▼
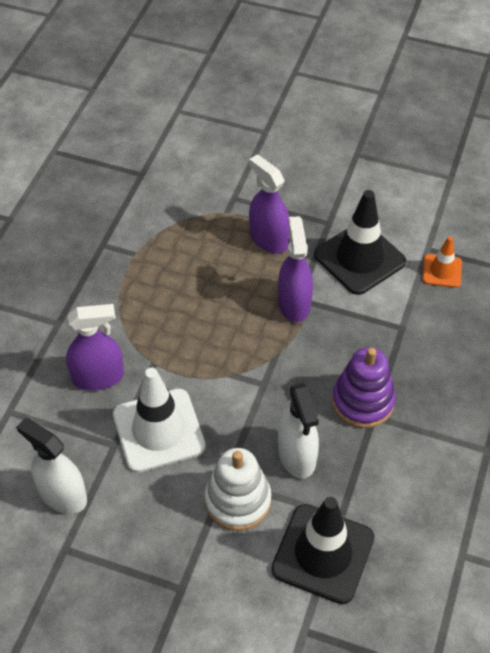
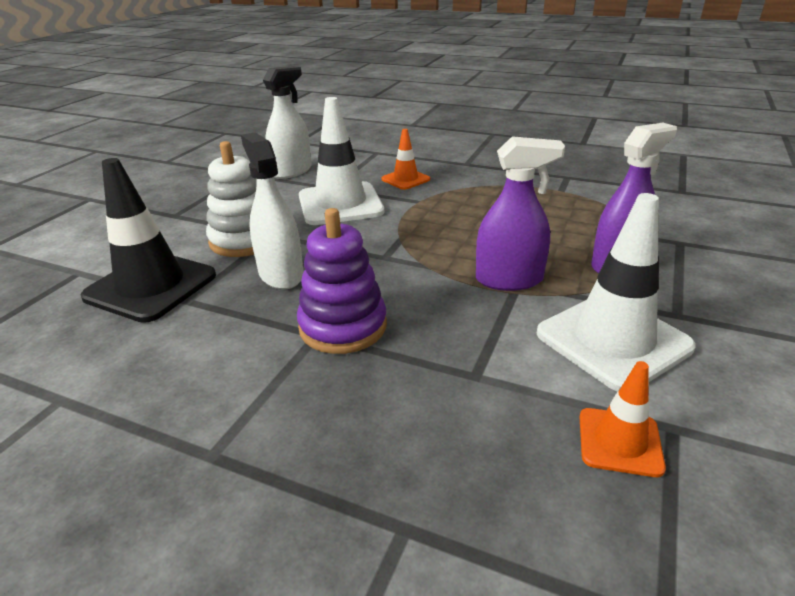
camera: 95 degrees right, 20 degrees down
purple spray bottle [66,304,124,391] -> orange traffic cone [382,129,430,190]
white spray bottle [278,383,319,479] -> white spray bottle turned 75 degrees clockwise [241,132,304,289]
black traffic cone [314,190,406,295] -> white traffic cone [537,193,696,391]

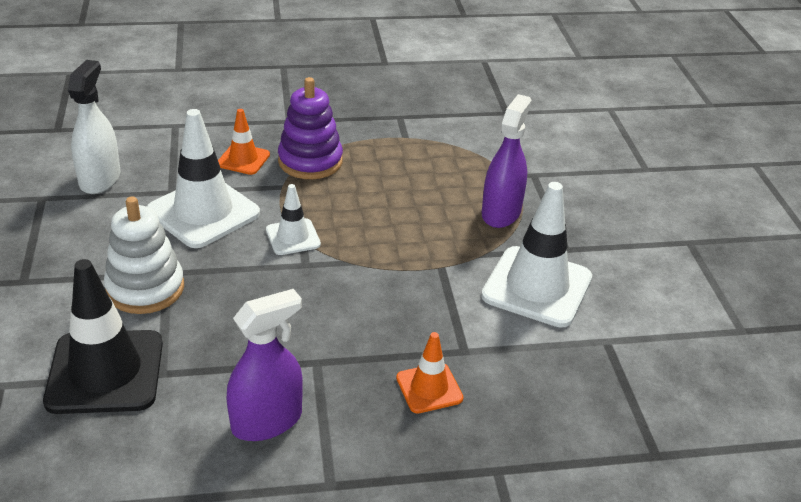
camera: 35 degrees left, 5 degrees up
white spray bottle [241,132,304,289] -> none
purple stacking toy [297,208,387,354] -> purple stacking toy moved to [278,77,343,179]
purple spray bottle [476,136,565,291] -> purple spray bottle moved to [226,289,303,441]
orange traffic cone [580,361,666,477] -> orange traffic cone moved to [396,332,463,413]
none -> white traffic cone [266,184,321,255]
▲
▼
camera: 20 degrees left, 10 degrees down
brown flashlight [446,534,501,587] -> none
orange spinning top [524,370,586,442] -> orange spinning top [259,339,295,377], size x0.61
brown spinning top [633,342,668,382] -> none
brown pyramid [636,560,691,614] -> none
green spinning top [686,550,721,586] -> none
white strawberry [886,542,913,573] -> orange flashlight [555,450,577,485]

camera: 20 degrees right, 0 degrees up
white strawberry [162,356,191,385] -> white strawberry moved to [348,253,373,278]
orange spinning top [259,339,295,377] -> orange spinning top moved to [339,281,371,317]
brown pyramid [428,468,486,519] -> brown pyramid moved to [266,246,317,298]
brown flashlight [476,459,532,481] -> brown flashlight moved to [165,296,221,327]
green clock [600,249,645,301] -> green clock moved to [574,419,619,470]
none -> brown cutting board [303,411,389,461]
▲
▼
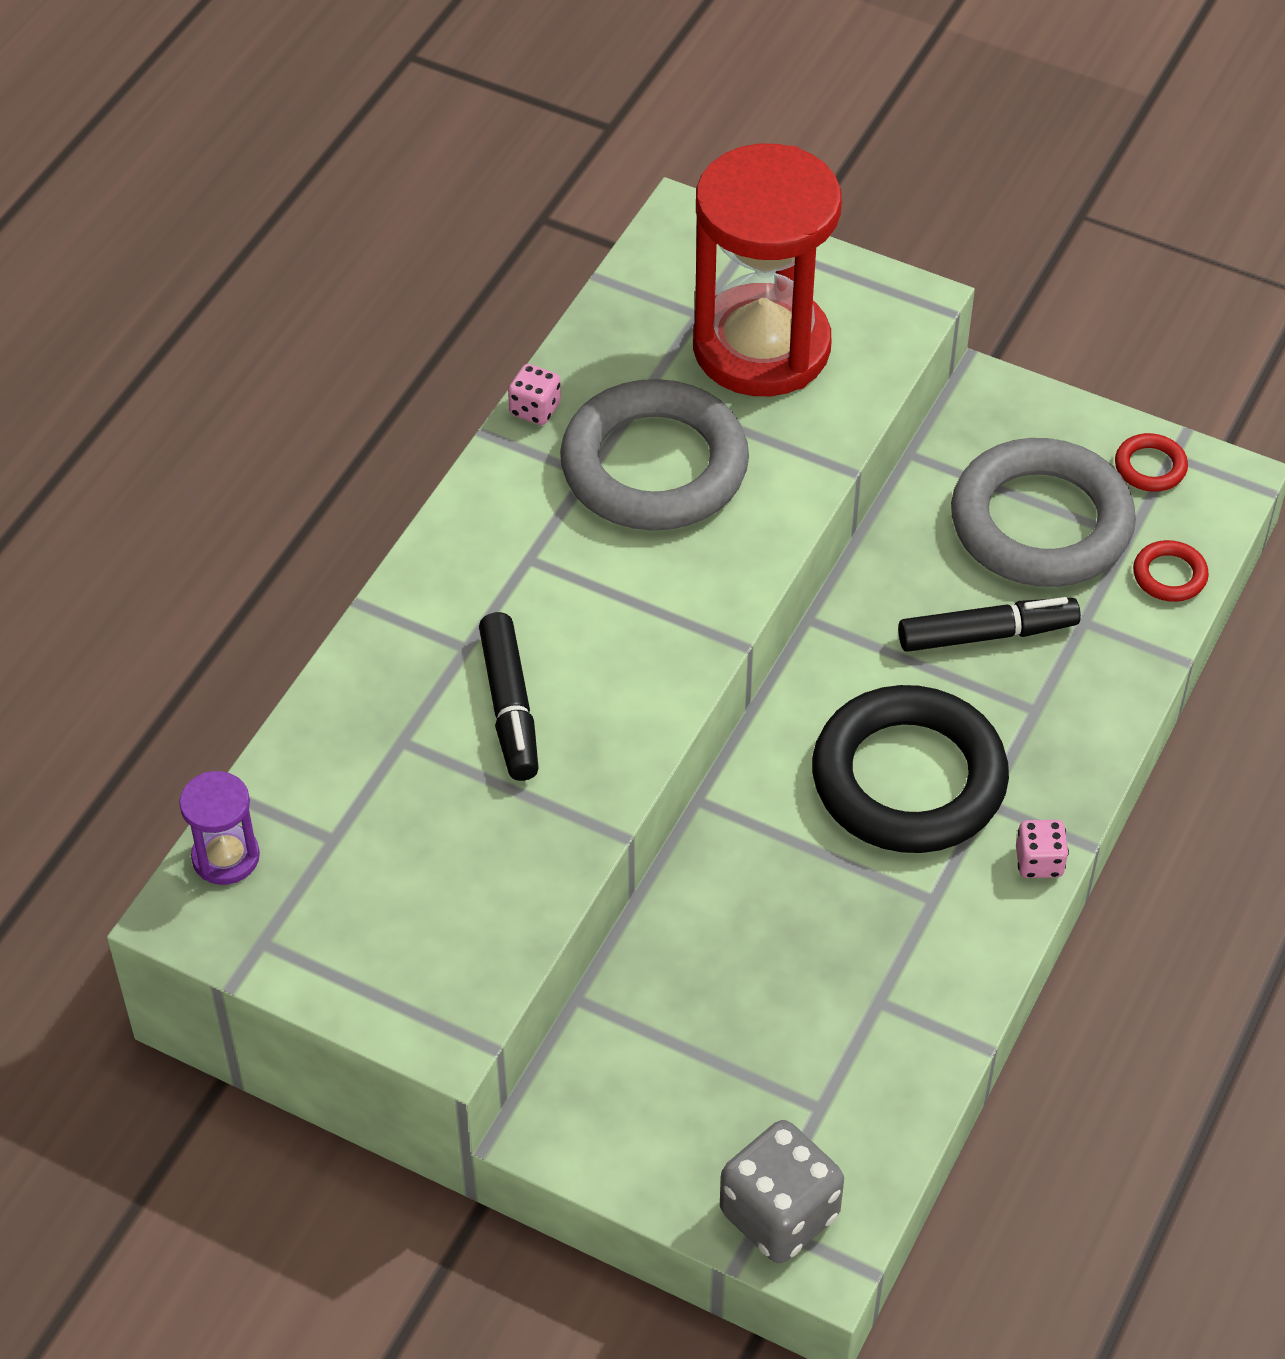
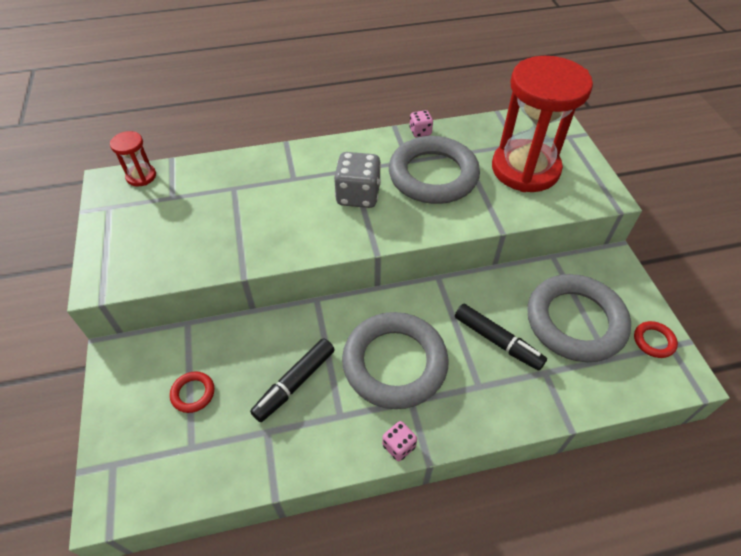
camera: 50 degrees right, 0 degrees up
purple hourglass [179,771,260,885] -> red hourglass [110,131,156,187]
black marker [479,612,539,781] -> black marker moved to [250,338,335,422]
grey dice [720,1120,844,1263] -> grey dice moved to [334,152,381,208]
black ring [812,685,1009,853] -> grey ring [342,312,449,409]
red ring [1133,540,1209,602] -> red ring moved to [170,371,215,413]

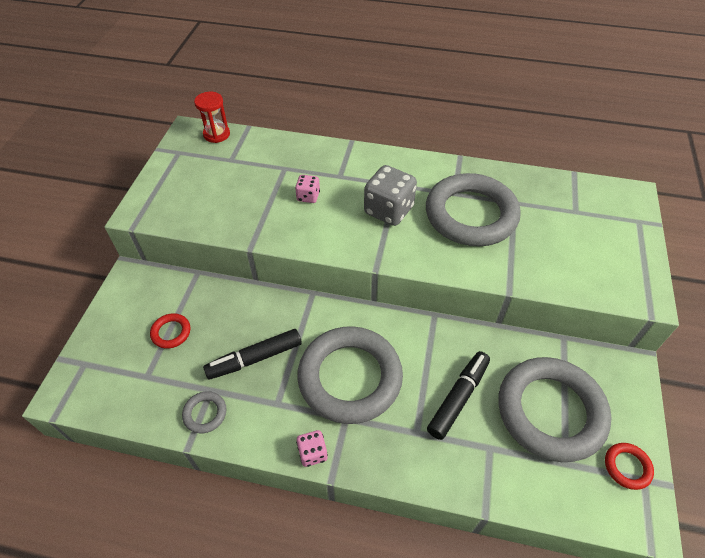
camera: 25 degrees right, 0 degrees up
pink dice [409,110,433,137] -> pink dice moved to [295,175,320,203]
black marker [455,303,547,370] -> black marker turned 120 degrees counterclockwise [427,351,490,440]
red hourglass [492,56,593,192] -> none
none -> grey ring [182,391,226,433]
▲
- _What the task asks_:
Above are records; repeat only the lines from the line with "camera: 95 degrees right, 20 degrees down" through the line with "none -> white traffic cone [266,184,321,255]", and leave pictures out.

- _Response to the exercise_:
camera: 95 degrees right, 20 degrees down
purple spray bottle [66,304,124,391] -> orange traffic cone [382,129,430,190]
white spray bottle [278,383,319,479] -> white spray bottle turned 75 degrees clockwise [241,132,304,289]
black traffic cone [314,190,406,295] -> white traffic cone [537,193,696,391]

camera: 35 degrees left, 5 degrees up
white spray bottle [241,132,304,289] -> none
purple stacking toy [297,208,387,354] -> purple stacking toy moved to [278,77,343,179]
purple spray bottle [476,136,565,291] -> purple spray bottle moved to [226,289,303,441]
orange traffic cone [580,361,666,477] -> orange traffic cone moved to [396,332,463,413]
none -> white traffic cone [266,184,321,255]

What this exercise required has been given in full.